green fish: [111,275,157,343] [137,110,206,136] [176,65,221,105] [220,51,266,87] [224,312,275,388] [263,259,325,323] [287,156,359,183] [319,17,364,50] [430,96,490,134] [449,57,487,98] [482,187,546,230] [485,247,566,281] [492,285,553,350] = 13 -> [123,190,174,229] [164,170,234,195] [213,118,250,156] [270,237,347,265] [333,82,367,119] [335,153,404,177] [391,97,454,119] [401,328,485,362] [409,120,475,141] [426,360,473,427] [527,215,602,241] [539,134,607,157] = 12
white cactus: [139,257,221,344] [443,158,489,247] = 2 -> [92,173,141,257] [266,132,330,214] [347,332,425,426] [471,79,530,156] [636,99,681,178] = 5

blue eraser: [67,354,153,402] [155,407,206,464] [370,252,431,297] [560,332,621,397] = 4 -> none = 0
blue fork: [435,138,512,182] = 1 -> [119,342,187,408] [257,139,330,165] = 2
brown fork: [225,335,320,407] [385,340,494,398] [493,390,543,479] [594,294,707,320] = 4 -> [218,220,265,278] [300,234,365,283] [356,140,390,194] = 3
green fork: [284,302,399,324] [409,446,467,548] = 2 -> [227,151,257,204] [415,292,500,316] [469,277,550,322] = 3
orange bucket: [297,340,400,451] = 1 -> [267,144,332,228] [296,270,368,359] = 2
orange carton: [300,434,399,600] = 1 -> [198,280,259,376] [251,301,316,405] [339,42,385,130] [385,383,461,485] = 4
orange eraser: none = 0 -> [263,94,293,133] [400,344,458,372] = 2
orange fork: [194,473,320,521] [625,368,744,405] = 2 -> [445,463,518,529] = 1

-*-*-

### WHAT YOU SHOULD DO:
Output all of the data exactly as given.

### RESPONSE:
green fish: [111,275,157,343] [137,110,206,136] [176,65,221,105] [220,51,266,87] [224,312,275,388] [263,259,325,323] [287,156,359,183] [319,17,364,50] [430,96,490,134] [449,57,487,98] [482,187,546,230] [485,247,566,281] [492,285,553,350] = 13 -> [123,190,174,229] [164,170,234,195] [213,118,250,156] [270,237,347,265] [333,82,367,119] [335,153,404,177] [391,97,454,119] [401,328,485,362] [409,120,475,141] [426,360,473,427] [527,215,602,241] [539,134,607,157] = 12
white cactus: [139,257,221,344] [443,158,489,247] = 2 -> [92,173,141,257] [266,132,330,214] [347,332,425,426] [471,79,530,156] [636,99,681,178] = 5

blue eraser: [67,354,153,402] [155,407,206,464] [370,252,431,297] [560,332,621,397] = 4 -> none = 0
blue fork: [435,138,512,182] = 1 -> [119,342,187,408] [257,139,330,165] = 2
brown fork: [225,335,320,407] [385,340,494,398] [493,390,543,479] [594,294,707,320] = 4 -> [218,220,265,278] [300,234,365,283] [356,140,390,194] = 3
green fork: [284,302,399,324] [409,446,467,548] = 2 -> [227,151,257,204] [415,292,500,316] [469,277,550,322] = 3
orange bucket: [297,340,400,451] = 1 -> [267,144,332,228] [296,270,368,359] = 2
orange carton: [300,434,399,600] = 1 -> [198,280,259,376] [251,301,316,405] [339,42,385,130] [385,383,461,485] = 4
orange eraser: none = 0 -> [263,94,293,133] [400,344,458,372] = 2
orange fork: [194,473,320,521] [625,368,744,405] = 2 -> [445,463,518,529] = 1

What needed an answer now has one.